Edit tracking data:
══════
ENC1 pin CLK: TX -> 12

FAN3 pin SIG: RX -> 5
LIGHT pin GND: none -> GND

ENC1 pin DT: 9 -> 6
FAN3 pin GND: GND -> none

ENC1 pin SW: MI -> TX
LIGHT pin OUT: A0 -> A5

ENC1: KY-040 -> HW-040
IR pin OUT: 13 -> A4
══════
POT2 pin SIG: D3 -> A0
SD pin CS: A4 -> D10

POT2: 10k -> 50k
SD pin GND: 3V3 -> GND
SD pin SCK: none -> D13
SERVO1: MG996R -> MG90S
══════
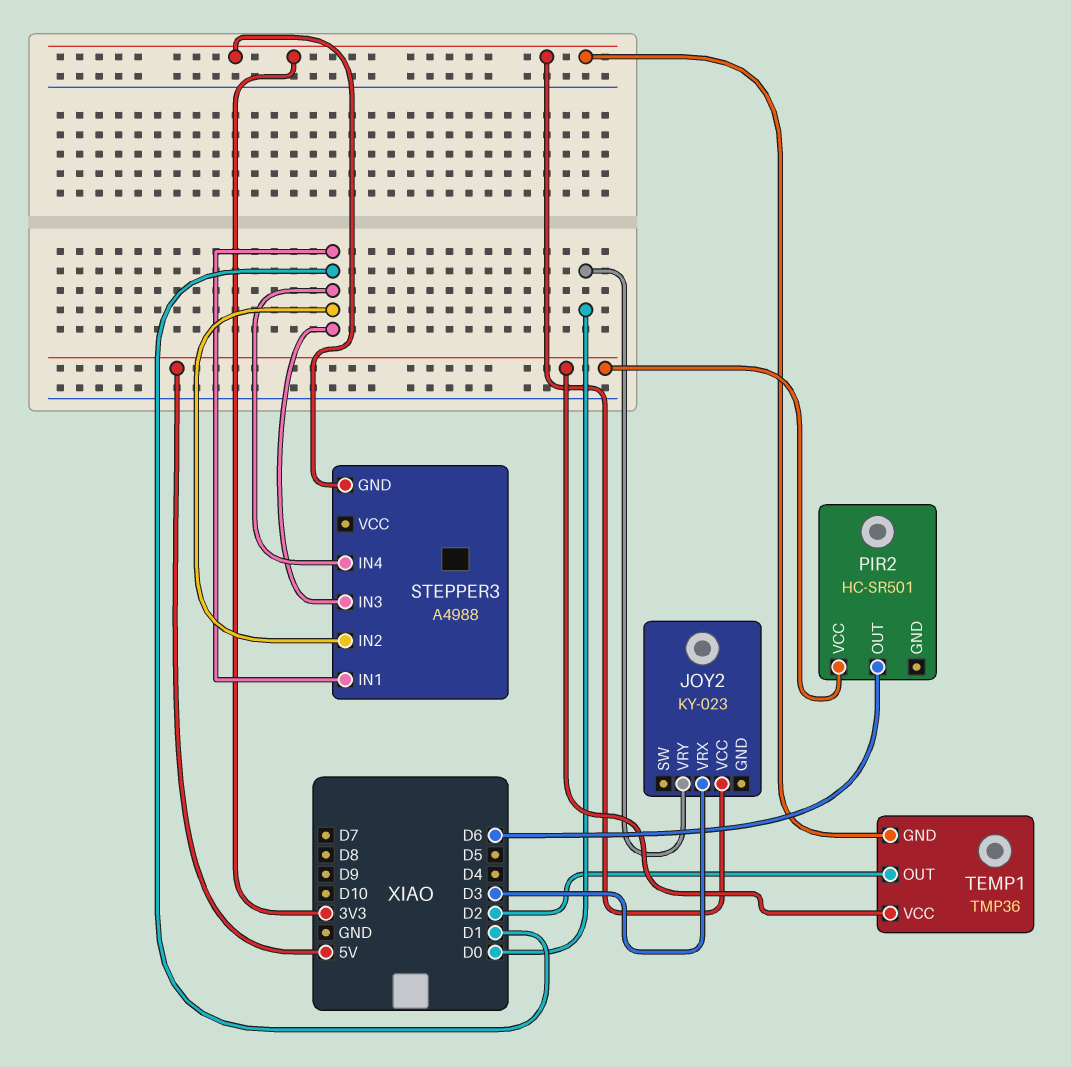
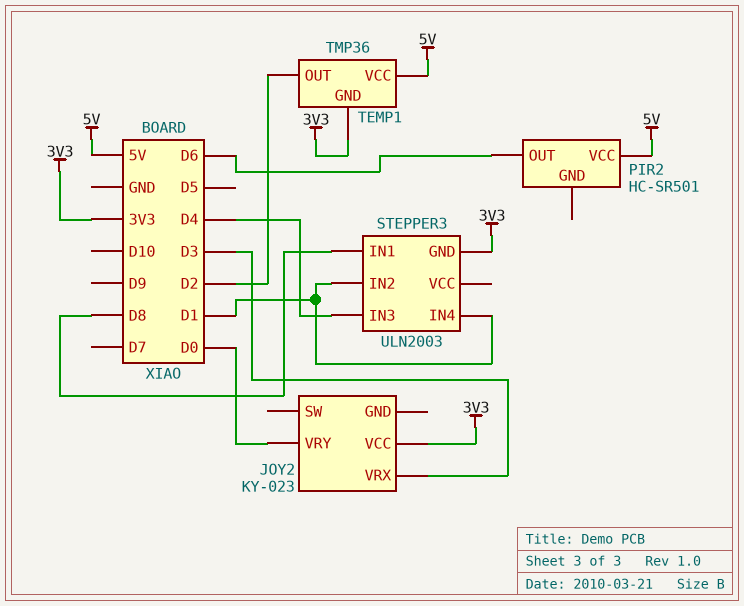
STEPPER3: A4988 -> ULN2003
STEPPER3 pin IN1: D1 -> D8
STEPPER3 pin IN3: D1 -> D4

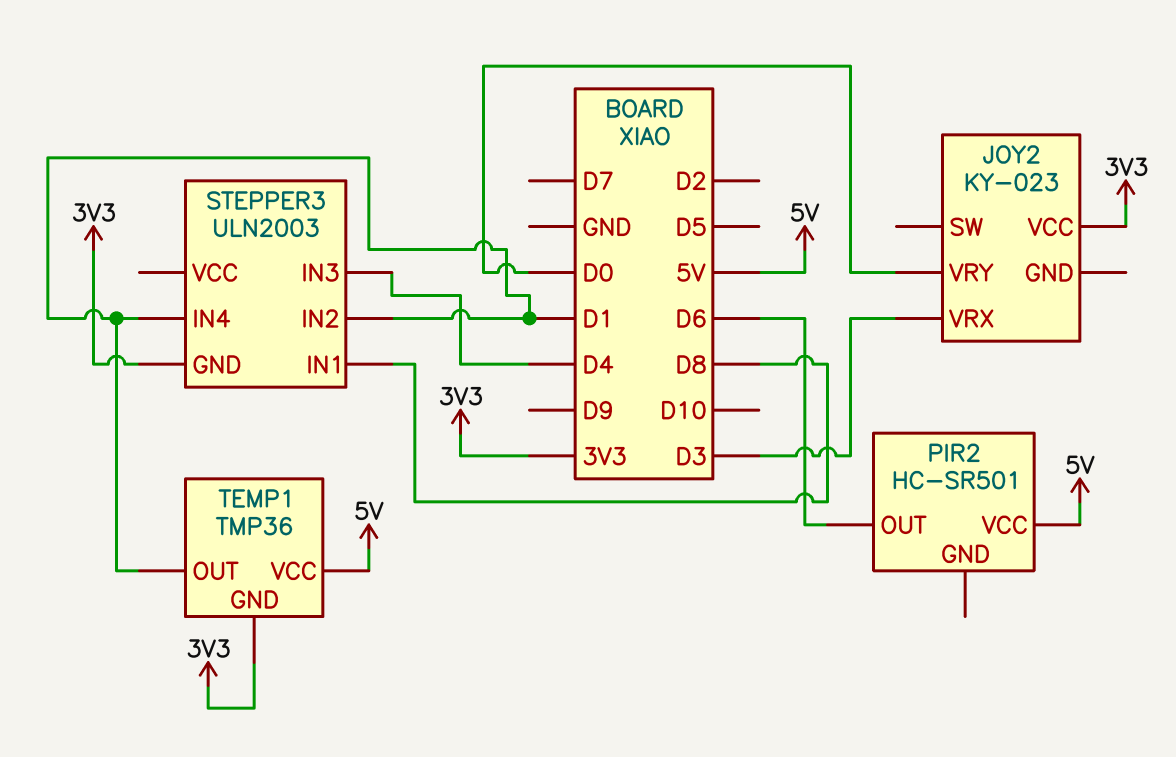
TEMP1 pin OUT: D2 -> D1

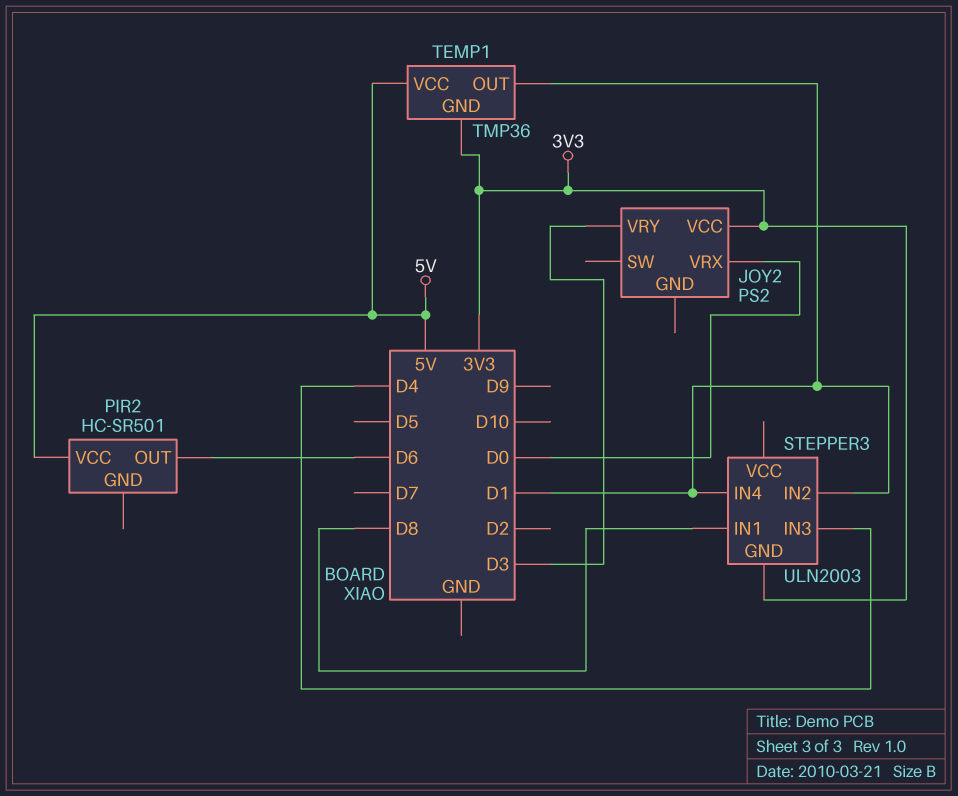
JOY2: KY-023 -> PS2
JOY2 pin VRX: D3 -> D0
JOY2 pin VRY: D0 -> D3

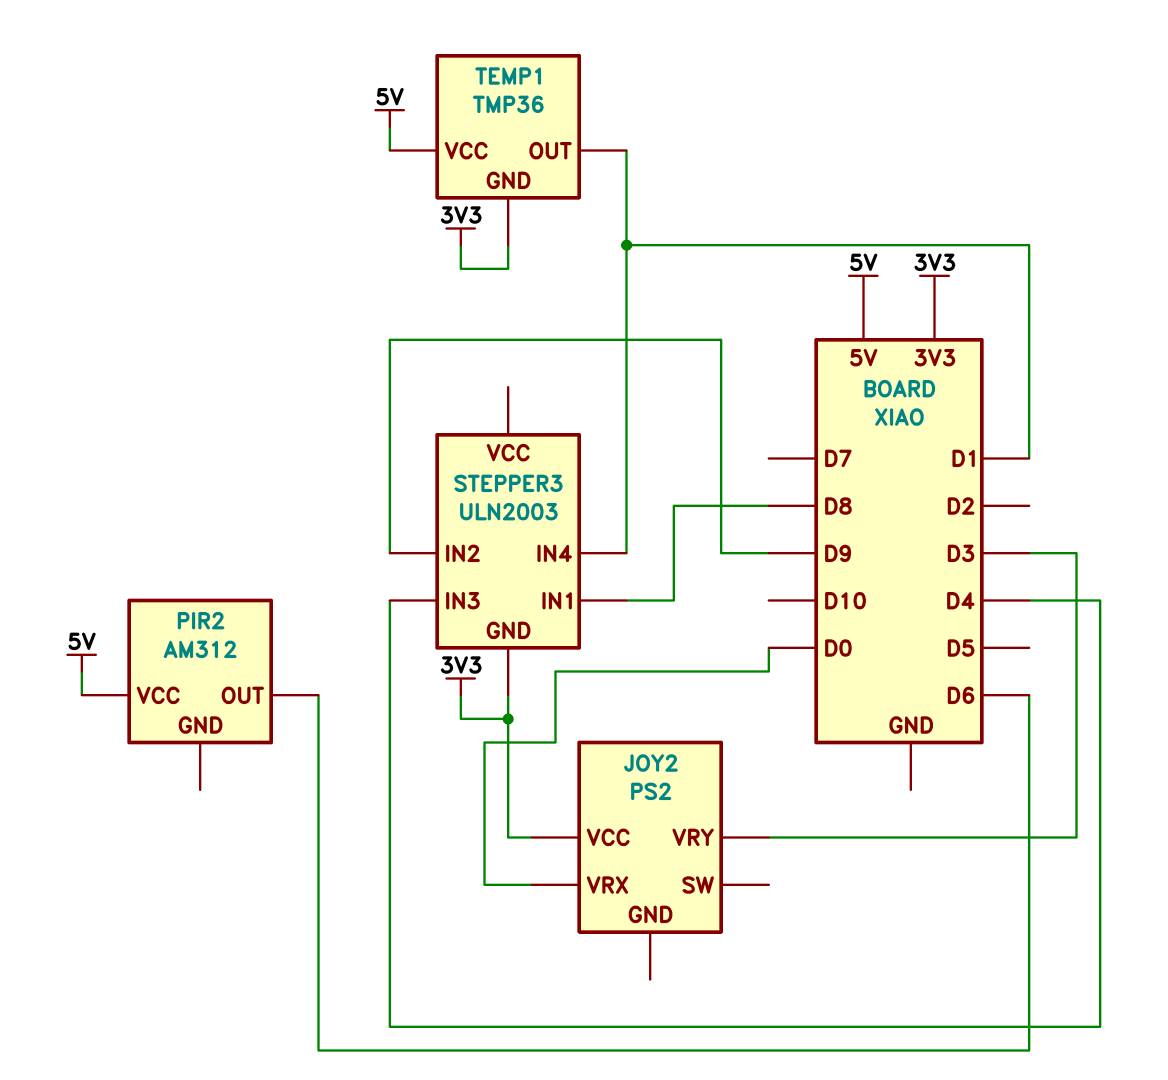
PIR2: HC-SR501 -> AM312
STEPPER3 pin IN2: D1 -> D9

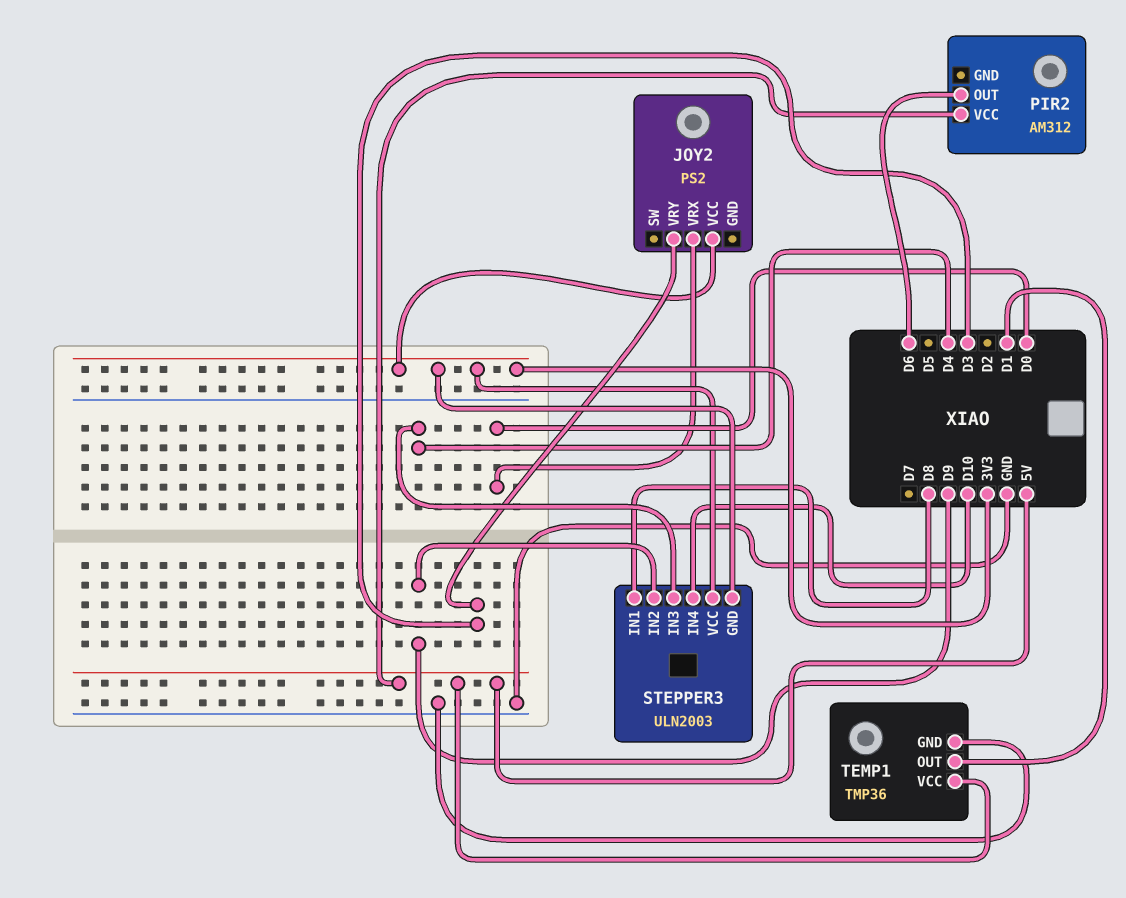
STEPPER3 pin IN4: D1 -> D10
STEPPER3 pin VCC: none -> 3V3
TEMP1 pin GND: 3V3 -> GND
══════
REQUIREMENT:
Output the lines above exactly, but only those between the line holding "SD pin GND: 3V3 -> GND" and the line holding "SERVO1: MG996R -> MG90S", inclusive.

RESPONSE:
SD pin GND: 3V3 -> GND
SD pin SCK: none -> D13
SERVO1: MG996R -> MG90S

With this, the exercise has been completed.